» Exercise goal
From the records below, please return each line that holds the word "yellow".

» Working data
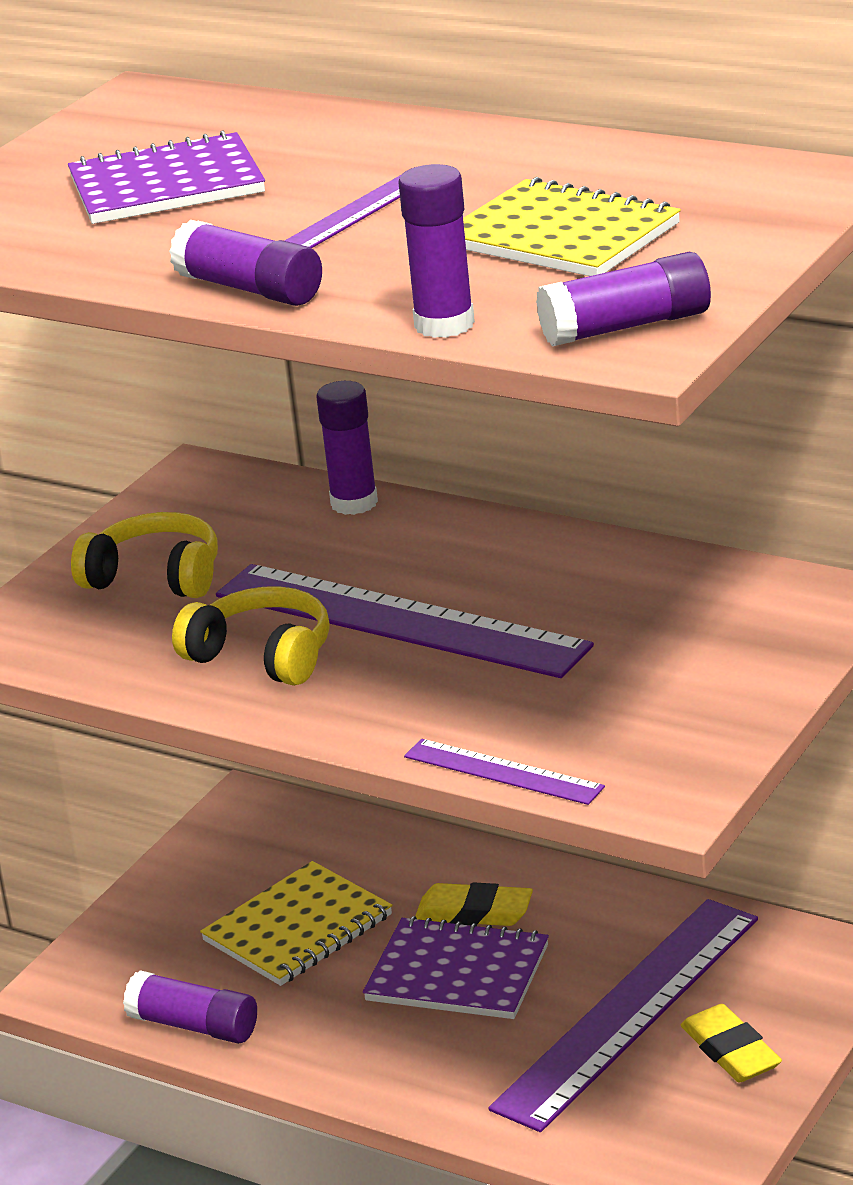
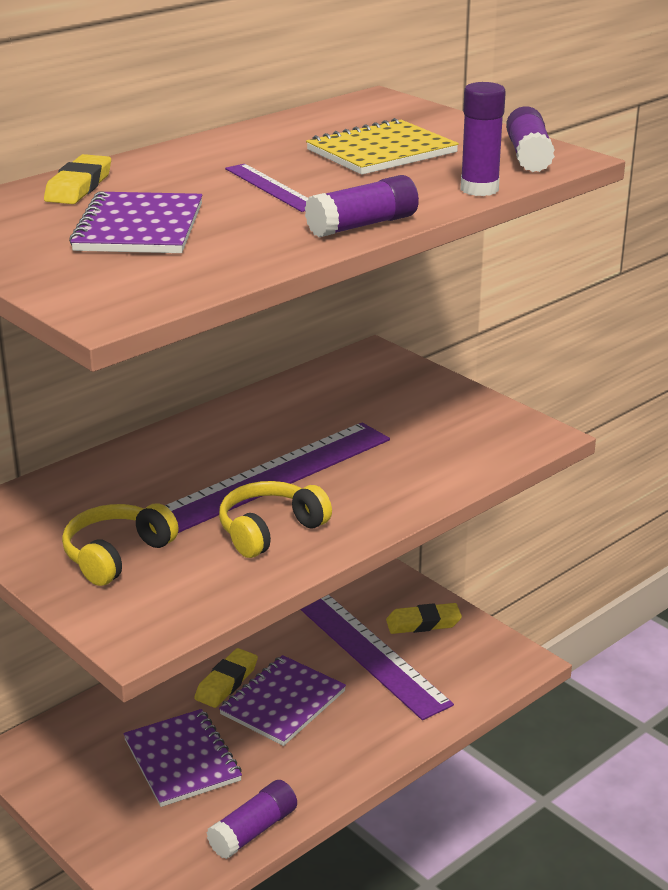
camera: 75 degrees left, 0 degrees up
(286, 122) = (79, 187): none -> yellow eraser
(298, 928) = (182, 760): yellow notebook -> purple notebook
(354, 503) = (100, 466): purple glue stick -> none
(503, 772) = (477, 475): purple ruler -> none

» Answer to this task
(286, 122) = (79, 187): none -> yellow eraser
(298, 928) = (182, 760): yellow notebook -> purple notebook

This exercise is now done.